INPUT below:

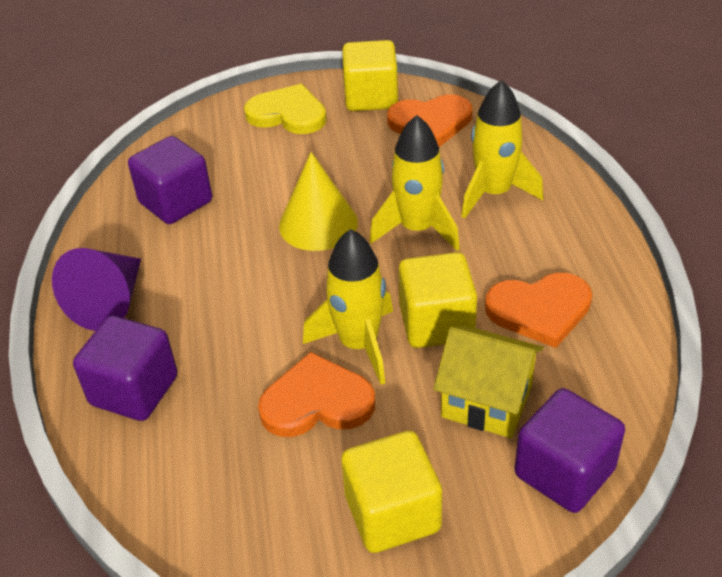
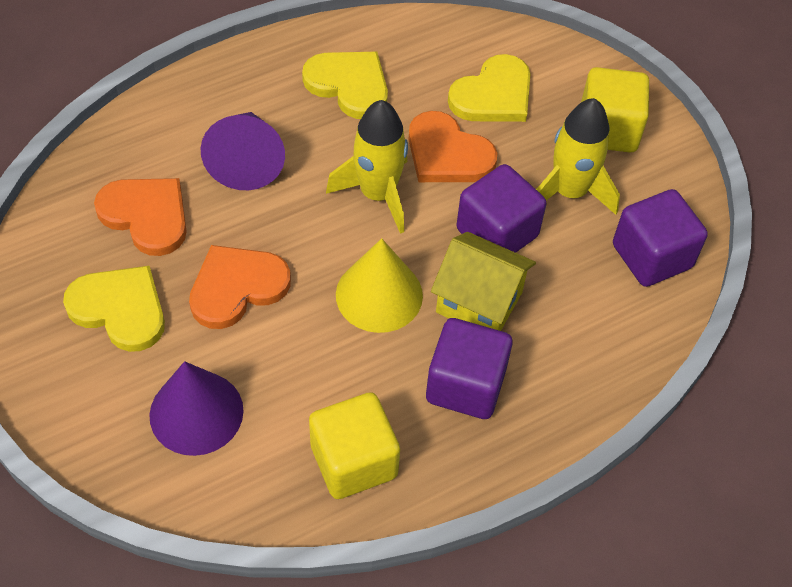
purple cone: 1 -> 2
yellow cube: 3 -> 2
yellow heart: 1 -> 3
yellow rocket: 3 -> 2

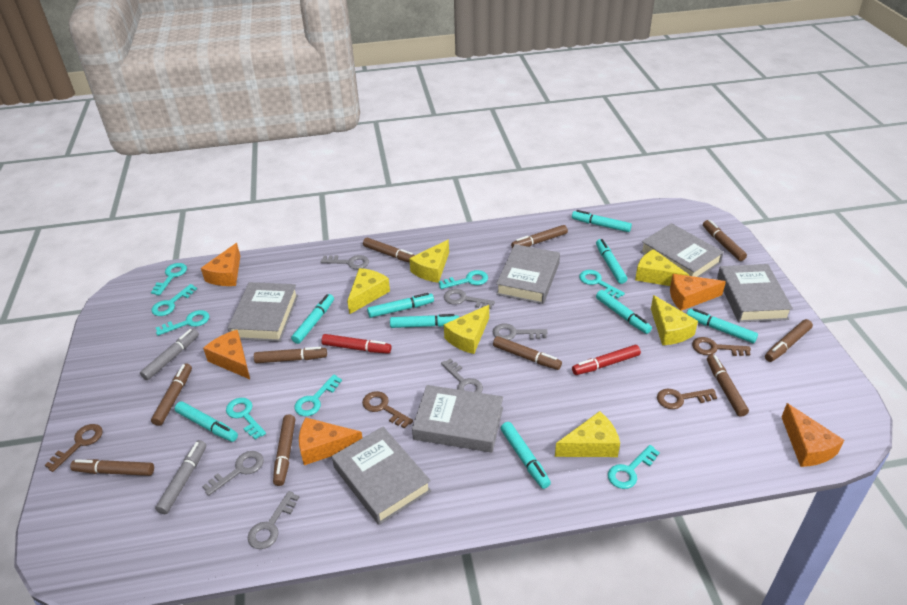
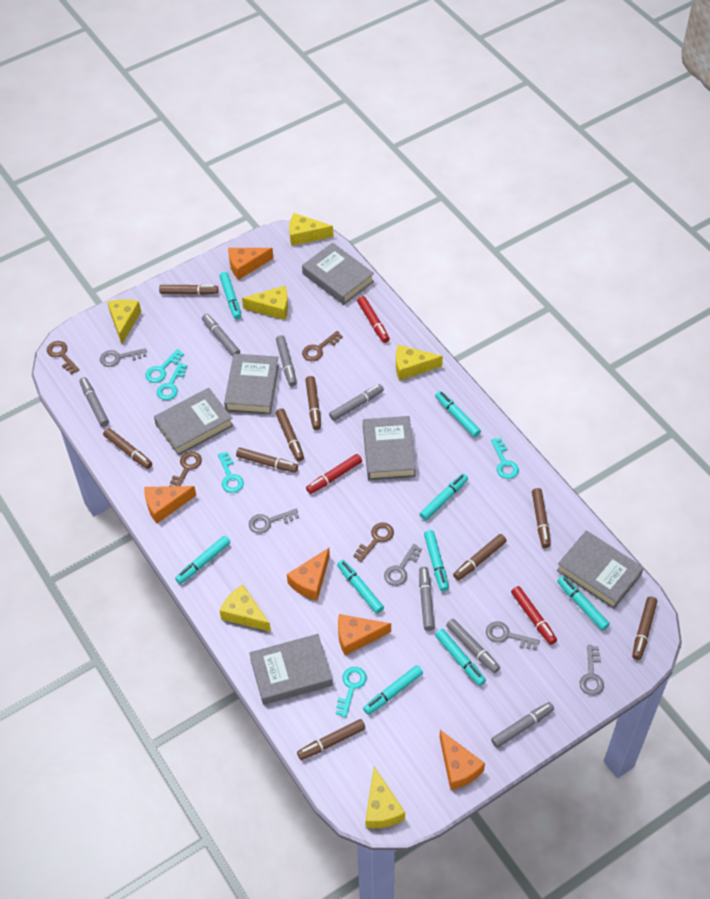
brown marker: 10 -> 9
grey key: 6 -> 5
grey marker: 2 -> 7
red marker: 2 -> 3
turquoise key: 8 -> 5

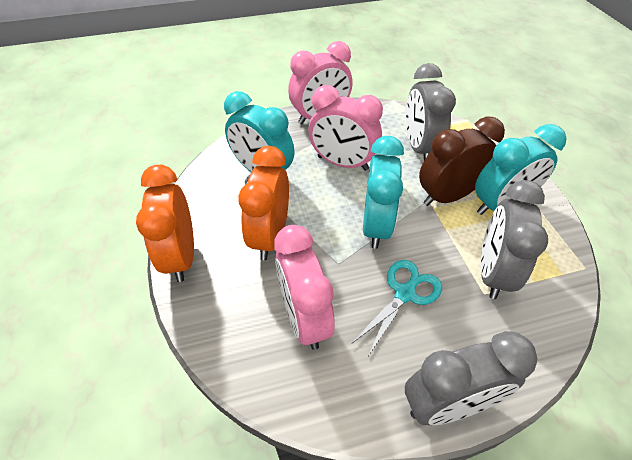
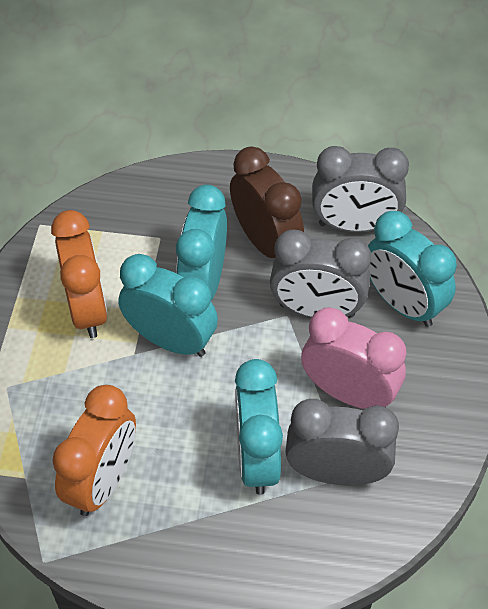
pink clock: 3 -> 1
turquoise clock: 3 -> 4
turquoise scissors: 1 -> 0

End of INPUT.

**WORK TO COMPLETE**: Only the lines from the one with "brown marker: 10 -> 9" through the end of the data, both ends included, should be written out exactly, and no pictures should appear.

**TASK ANSWER**:
brown marker: 10 -> 9
grey key: 6 -> 5
grey marker: 2 -> 7
red marker: 2 -> 3
turquoise key: 8 -> 5

pink clock: 3 -> 1
turquoise clock: 3 -> 4
turquoise scissors: 1 -> 0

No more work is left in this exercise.